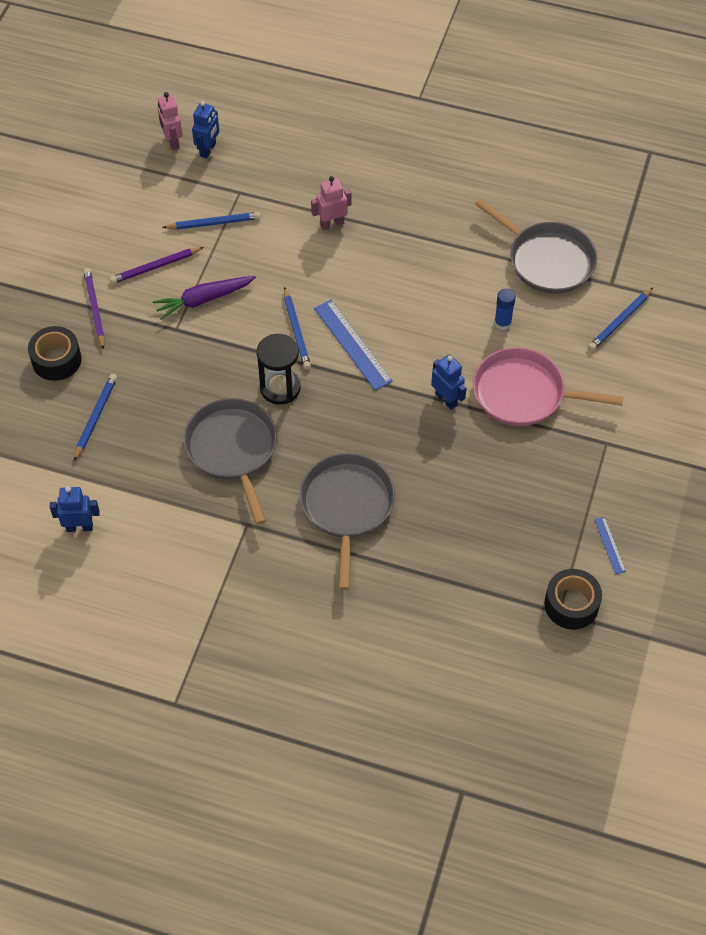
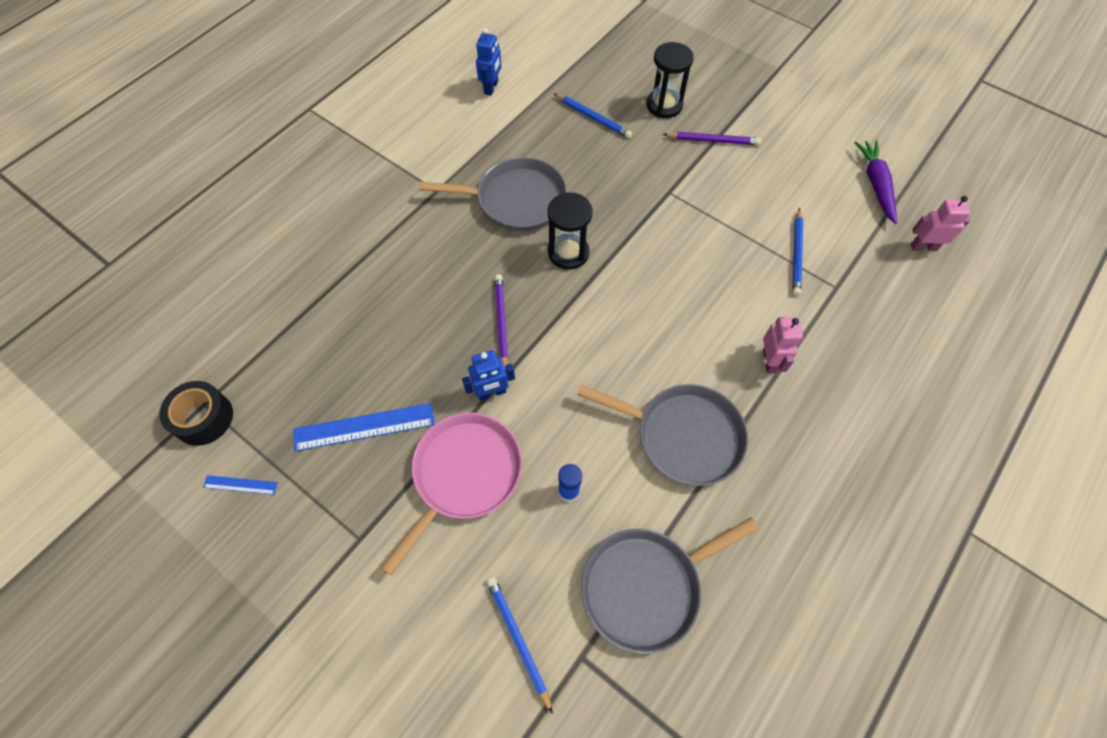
camera: 110 degrees right, 5 degrees up
(56, 360) = (664, 105): black tape -> black hourglass
(155, 267) = (750, 194): purple pencil -> purple pencil (501, 322)
(203, 300) = (697, 221): purple carrot -> purple carrot (875, 184)
(208, 150) = (905, 275): blue robot -> none
(296, 331) = (632, 285): blue pencil -> none
(347, 506) = (413, 267): grey pan -> grey pan (683, 436)
(352, 344) = (596, 329): blue ruler -> blue ruler (364, 427)

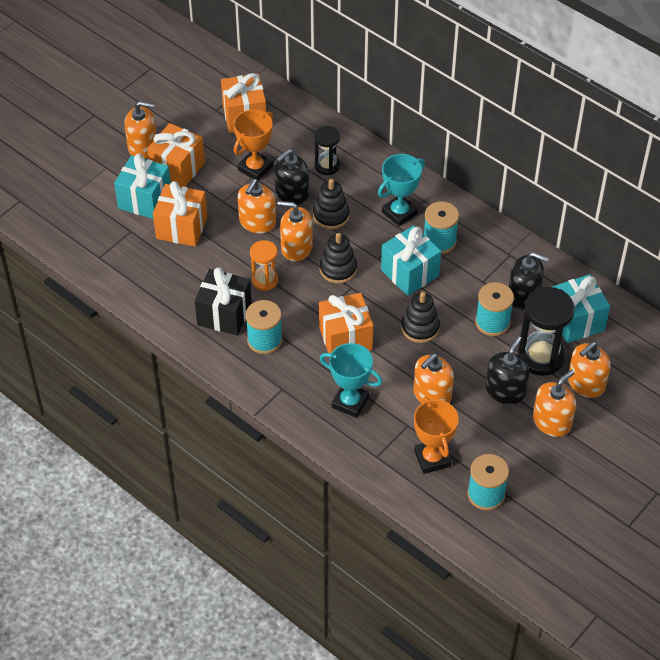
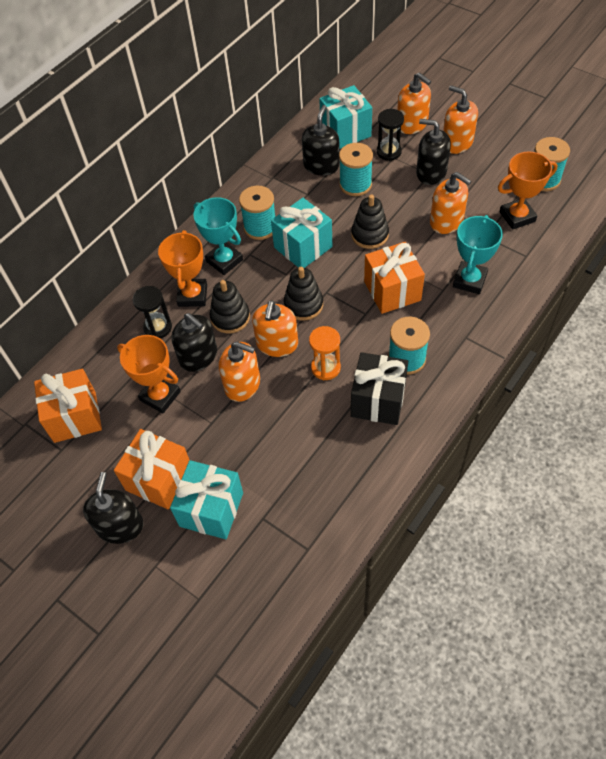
camera: 90 degrees left, 5 degrees up
(143, 147) = (120, 526): orange soap dispenser -> black soap dispenser
(181, 228) = (255, 461): orange gift -> none
(360, 189) = (192, 295): none -> orange trophy
(541, 356) = (389, 152): black hourglass -> black hourglass, size x0.58

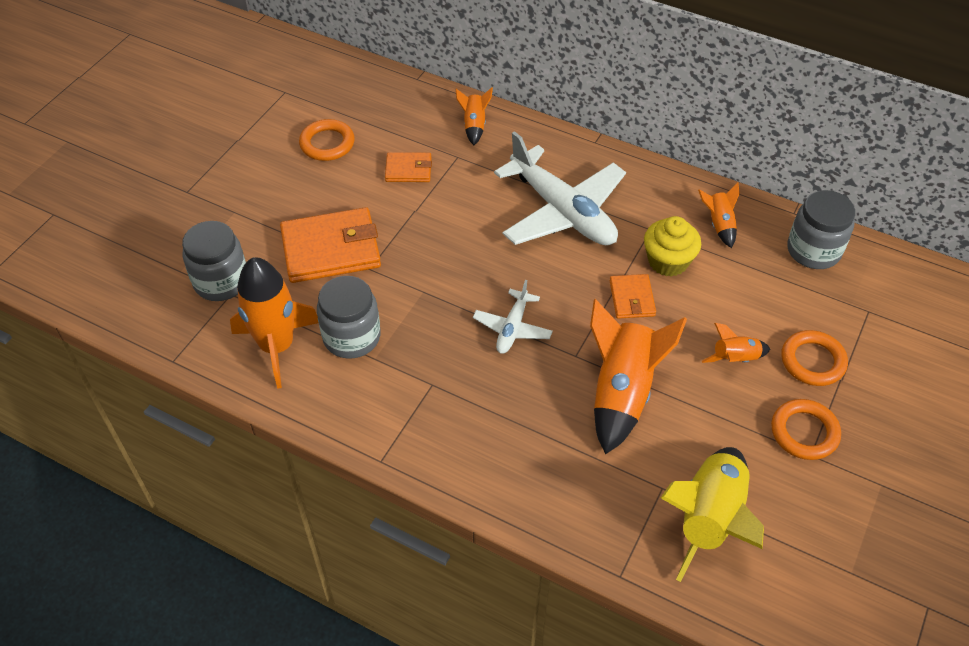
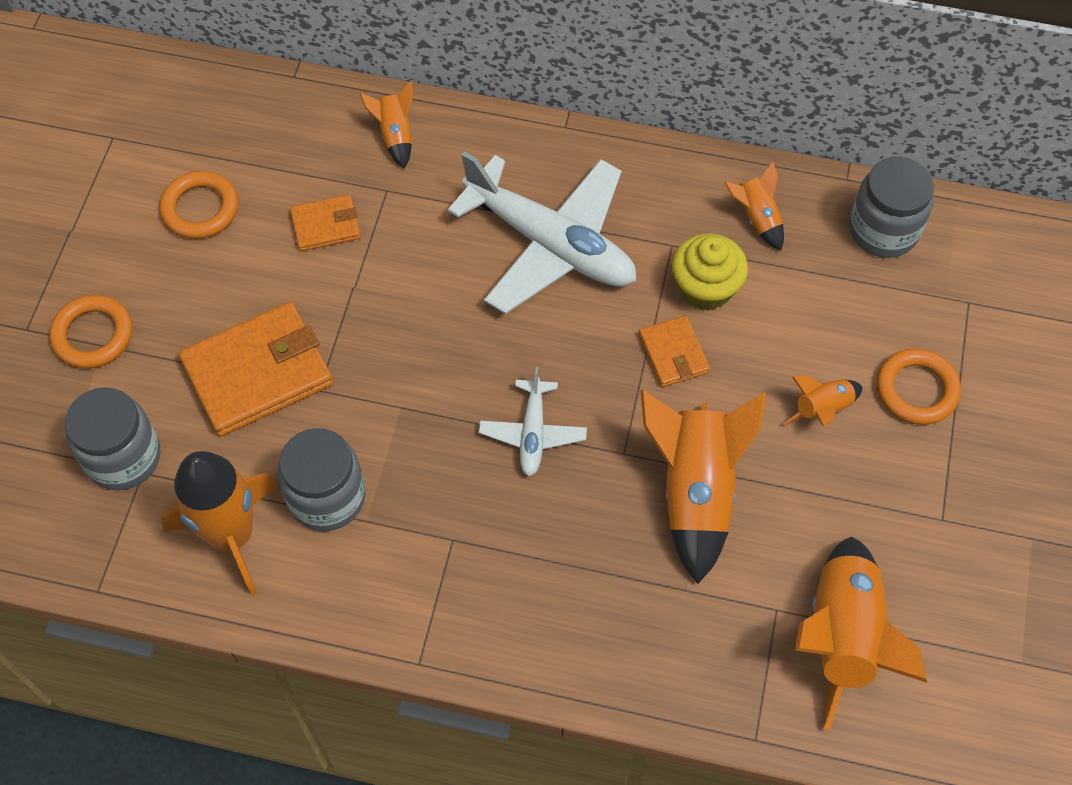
camera: 15 degrees left, 10 degrees up
(709, 519) = (842, 636): yellow rocket -> orange rocket
(804, 432) = (928, 491): orange ring -> orange ring (93, 335)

********************

Transcribe exactly the line containing "(181, 228) = (255, 461): orange gift -> none" and every line after it through the end of the listing above; pictures are not part of the copy.

TASK ANSWER
(181, 228) = (255, 461): orange gift -> none
(360, 189) = (192, 295): none -> orange trophy
(541, 356) = (389, 152): black hourglass -> black hourglass, size x0.58

camera: 15 degrees left, 10 degrees up
(709, 519) = (842, 636): yellow rocket -> orange rocket
(804, 432) = (928, 491): orange ring -> orange ring (93, 335)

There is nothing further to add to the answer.